# Exercise:
Consider the listing below. Extract exactly the lines from the line containing "orange circle: (335, 224)" to the line containing "gray line: (109, 40) -> (118, 42), turned 42", both included.

# Supplied entries:
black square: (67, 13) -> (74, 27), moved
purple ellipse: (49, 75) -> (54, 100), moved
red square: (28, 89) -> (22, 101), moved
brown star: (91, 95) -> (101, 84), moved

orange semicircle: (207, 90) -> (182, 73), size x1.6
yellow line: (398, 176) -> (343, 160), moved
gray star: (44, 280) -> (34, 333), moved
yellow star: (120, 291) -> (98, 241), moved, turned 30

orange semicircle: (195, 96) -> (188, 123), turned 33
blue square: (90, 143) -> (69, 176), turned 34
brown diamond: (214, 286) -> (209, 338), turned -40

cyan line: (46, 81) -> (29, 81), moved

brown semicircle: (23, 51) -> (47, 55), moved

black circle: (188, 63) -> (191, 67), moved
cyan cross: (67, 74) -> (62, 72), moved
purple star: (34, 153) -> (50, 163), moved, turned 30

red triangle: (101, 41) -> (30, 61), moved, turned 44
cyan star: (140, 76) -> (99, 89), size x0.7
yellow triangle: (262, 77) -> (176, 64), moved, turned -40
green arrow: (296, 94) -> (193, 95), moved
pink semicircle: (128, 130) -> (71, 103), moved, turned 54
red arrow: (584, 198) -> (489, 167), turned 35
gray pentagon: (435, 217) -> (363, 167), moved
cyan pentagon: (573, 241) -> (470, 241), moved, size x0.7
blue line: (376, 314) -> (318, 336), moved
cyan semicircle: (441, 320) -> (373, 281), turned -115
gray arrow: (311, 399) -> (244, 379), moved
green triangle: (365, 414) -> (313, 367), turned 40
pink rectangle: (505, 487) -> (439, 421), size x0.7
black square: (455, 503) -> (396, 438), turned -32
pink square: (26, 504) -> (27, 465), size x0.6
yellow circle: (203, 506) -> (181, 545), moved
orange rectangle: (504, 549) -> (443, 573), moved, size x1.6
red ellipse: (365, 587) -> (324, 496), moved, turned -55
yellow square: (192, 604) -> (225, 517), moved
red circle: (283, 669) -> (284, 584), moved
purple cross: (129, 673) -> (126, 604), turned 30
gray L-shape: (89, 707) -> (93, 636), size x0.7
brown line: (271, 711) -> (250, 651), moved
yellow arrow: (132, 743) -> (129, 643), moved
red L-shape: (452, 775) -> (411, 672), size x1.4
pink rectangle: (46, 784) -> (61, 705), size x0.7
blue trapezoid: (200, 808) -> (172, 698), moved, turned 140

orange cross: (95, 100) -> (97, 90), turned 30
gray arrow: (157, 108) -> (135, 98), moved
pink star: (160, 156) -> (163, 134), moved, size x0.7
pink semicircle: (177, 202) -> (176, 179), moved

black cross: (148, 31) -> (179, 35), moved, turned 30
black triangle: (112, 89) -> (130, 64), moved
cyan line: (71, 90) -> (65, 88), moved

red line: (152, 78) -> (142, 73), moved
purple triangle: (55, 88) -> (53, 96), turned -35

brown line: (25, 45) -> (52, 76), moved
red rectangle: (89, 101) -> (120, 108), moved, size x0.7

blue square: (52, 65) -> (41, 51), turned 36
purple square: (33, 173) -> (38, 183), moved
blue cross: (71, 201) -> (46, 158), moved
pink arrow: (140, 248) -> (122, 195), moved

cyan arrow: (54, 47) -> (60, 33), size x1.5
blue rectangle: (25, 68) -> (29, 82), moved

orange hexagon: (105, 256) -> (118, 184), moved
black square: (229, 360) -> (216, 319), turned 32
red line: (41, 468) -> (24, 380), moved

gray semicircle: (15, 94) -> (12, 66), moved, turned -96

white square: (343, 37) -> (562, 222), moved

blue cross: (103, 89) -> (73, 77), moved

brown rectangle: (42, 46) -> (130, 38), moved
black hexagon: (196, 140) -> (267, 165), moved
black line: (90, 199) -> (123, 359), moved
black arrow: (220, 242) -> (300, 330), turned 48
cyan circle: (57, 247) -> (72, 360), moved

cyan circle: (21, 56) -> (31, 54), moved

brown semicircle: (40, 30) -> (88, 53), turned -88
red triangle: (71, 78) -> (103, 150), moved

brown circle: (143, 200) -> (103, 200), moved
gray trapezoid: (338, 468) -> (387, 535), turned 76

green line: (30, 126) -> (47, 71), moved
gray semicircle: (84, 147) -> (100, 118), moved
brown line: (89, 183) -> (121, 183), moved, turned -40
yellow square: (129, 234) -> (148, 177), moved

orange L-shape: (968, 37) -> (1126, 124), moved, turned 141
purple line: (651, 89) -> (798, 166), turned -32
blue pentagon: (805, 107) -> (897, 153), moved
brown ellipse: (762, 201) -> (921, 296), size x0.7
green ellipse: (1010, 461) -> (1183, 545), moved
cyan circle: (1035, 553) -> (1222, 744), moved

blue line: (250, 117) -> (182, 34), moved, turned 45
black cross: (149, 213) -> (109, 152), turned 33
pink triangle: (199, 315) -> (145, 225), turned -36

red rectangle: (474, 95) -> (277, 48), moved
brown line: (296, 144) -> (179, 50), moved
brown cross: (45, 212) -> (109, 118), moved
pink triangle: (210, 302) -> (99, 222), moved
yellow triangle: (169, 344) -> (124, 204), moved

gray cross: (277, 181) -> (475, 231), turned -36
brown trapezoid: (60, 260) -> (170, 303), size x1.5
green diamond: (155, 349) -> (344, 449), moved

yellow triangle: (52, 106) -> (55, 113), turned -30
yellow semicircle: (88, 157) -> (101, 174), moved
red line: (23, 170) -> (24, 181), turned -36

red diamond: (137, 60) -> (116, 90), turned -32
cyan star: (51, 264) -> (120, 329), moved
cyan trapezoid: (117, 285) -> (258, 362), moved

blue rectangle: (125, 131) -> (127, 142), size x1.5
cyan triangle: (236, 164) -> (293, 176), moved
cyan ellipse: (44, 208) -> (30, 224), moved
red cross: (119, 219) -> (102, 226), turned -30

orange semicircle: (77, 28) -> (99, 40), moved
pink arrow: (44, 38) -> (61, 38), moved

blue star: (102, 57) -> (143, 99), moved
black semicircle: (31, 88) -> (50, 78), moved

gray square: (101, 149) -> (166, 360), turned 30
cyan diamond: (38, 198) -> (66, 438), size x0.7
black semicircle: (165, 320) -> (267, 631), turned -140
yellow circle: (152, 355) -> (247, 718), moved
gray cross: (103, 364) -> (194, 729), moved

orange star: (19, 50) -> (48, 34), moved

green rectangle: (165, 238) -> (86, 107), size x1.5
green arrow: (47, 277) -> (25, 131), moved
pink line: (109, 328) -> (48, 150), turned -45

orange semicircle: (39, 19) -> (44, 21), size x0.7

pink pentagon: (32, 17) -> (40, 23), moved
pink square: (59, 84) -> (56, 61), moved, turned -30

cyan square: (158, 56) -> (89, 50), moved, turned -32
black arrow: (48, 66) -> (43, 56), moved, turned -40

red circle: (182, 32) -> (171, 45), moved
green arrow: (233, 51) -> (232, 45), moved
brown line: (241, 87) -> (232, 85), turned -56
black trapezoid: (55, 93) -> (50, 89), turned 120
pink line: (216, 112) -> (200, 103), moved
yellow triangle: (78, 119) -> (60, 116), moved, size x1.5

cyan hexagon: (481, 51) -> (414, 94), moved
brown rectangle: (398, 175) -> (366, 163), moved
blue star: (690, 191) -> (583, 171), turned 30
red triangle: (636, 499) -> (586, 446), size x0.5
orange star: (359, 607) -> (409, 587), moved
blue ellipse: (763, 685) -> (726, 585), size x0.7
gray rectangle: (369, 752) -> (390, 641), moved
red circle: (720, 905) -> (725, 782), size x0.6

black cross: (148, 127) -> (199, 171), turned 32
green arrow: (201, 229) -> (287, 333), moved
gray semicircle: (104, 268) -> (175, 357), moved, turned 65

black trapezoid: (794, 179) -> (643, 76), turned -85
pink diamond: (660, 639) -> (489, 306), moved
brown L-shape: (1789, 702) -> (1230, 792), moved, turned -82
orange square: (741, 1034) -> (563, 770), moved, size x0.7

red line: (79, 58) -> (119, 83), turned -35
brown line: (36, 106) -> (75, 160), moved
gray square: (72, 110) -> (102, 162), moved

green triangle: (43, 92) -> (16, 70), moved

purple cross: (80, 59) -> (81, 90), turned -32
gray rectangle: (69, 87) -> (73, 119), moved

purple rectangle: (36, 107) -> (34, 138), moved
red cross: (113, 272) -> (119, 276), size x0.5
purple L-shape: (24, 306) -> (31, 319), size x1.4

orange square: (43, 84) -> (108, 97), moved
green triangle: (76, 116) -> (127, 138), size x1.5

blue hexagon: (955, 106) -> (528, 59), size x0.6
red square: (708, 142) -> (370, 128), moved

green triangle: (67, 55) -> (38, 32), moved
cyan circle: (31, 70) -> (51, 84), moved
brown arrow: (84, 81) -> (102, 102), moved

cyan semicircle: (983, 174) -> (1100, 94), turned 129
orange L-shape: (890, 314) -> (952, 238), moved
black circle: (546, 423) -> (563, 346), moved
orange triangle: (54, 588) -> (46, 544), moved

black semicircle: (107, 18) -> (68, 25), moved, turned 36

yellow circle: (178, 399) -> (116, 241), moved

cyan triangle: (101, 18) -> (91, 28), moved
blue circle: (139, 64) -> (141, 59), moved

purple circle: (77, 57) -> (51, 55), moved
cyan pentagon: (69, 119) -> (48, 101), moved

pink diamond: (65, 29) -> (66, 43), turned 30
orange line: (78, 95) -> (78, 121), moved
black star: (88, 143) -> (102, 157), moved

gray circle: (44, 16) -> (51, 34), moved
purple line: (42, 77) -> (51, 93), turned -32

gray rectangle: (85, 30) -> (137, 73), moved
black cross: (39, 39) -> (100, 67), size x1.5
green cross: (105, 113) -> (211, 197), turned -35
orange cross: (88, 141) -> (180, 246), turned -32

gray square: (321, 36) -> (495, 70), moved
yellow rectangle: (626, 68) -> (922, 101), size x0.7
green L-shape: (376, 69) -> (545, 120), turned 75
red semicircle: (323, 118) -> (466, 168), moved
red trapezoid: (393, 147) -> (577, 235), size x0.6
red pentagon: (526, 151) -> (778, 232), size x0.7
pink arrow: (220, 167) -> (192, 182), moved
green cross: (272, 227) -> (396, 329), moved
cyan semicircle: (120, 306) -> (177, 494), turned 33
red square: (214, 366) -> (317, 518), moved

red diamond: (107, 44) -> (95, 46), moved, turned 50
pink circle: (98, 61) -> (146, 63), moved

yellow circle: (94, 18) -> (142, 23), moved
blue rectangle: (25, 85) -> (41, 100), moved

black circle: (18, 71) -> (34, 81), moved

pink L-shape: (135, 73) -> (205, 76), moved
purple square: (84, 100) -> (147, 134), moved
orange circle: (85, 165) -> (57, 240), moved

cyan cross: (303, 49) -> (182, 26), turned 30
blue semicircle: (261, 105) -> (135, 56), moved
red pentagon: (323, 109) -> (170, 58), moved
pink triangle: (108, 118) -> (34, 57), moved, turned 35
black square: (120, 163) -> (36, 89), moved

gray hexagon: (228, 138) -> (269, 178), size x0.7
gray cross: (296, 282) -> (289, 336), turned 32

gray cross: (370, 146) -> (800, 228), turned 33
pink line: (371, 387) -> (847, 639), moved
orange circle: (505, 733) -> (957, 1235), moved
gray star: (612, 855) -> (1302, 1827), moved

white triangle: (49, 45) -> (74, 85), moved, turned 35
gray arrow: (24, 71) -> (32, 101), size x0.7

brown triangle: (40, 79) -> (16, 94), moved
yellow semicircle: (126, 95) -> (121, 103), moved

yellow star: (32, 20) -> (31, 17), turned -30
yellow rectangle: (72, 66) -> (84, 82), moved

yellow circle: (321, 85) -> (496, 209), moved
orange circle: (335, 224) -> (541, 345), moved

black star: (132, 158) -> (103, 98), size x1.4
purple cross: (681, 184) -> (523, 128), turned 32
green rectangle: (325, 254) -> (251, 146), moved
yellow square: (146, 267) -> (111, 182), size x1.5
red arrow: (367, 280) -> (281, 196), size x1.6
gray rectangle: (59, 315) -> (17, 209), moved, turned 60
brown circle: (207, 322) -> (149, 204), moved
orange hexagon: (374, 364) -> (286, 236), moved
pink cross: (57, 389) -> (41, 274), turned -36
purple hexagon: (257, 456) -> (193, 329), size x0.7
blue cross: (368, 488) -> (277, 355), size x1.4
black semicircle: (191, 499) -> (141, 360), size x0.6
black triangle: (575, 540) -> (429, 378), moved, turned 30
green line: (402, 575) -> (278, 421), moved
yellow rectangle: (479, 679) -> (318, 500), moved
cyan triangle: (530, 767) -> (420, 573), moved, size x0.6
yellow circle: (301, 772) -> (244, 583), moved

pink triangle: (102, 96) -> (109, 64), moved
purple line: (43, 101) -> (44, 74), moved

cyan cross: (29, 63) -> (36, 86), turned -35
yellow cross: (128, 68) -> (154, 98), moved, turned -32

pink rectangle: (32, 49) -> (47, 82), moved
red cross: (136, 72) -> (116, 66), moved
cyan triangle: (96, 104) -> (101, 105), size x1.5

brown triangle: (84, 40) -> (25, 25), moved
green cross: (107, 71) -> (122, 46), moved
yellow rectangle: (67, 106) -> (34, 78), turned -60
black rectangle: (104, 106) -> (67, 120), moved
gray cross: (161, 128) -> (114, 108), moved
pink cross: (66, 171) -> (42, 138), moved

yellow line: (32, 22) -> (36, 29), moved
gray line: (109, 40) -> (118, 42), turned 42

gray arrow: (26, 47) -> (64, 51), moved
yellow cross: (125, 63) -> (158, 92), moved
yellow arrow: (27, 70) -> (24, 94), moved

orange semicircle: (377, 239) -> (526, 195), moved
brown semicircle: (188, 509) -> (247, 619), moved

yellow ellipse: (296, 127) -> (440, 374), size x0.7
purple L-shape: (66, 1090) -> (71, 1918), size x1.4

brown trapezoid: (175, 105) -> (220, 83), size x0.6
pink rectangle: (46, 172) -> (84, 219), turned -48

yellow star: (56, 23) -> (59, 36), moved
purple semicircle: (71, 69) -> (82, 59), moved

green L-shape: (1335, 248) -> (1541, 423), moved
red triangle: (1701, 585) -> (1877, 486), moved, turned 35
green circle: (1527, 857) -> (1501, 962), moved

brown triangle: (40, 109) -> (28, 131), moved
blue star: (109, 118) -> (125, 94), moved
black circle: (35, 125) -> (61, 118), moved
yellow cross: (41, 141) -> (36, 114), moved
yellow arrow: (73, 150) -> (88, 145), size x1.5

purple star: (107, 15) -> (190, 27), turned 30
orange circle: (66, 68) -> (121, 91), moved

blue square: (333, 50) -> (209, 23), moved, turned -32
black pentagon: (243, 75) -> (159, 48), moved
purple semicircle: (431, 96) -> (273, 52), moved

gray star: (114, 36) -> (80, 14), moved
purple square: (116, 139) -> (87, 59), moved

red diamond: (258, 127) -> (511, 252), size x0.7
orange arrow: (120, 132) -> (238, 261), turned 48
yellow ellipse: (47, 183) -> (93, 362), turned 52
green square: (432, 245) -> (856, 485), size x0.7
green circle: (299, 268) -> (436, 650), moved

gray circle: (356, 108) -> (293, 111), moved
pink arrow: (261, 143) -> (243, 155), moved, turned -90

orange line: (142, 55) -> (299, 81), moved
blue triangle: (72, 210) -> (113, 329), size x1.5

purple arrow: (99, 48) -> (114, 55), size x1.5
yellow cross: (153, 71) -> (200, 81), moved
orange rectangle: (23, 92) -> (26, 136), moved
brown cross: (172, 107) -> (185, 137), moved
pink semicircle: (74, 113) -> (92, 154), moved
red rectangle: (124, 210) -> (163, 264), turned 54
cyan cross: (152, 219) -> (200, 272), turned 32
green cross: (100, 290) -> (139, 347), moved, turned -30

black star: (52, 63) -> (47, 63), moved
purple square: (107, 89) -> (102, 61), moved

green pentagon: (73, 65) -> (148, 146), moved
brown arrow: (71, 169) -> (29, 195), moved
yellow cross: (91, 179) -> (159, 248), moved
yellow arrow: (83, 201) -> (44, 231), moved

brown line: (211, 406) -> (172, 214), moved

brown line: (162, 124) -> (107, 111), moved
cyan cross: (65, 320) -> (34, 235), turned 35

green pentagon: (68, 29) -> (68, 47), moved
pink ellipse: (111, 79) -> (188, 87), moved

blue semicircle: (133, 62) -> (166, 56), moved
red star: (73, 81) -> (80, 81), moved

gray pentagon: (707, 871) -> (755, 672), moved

# Exercise response:
orange circle: (335, 224) -> (541, 345), moved

black star: (132, 158) -> (103, 98), size x1.4
purple cross: (681, 184) -> (523, 128), turned 32
green rectangle: (325, 254) -> (251, 146), moved
yellow square: (146, 267) -> (111, 182), size x1.5
red arrow: (367, 280) -> (281, 196), size x1.6
gray rectangle: (59, 315) -> (17, 209), moved, turned 60
brown circle: (207, 322) -> (149, 204), moved
orange hexagon: (374, 364) -> (286, 236), moved
pink cross: (57, 389) -> (41, 274), turned -36
purple hexagon: (257, 456) -> (193, 329), size x0.7
blue cross: (368, 488) -> (277, 355), size x1.4
black semicircle: (191, 499) -> (141, 360), size x0.6
black triangle: (575, 540) -> (429, 378), moved, turned 30
green line: (402, 575) -> (278, 421), moved
yellow rectangle: (479, 679) -> (318, 500), moved
cyan triangle: (530, 767) -> (420, 573), moved, size x0.6
yellow circle: (301, 772) -> (244, 583), moved

pink triangle: (102, 96) -> (109, 64), moved
purple line: (43, 101) -> (44, 74), moved

cyan cross: (29, 63) -> (36, 86), turned -35
yellow cross: (128, 68) -> (154, 98), moved, turned -32

pink rectangle: (32, 49) -> (47, 82), moved
red cross: (136, 72) -> (116, 66), moved
cyan triangle: (96, 104) -> (101, 105), size x1.5

brown triangle: (84, 40) -> (25, 25), moved
green cross: (107, 71) -> (122, 46), moved
yellow rectangle: (67, 106) -> (34, 78), turned -60
black rectangle: (104, 106) -> (67, 120), moved
gray cross: (161, 128) -> (114, 108), moved
pink cross: (66, 171) -> (42, 138), moved

yellow line: (32, 22) -> (36, 29), moved
gray line: (109, 40) -> (118, 42), turned 42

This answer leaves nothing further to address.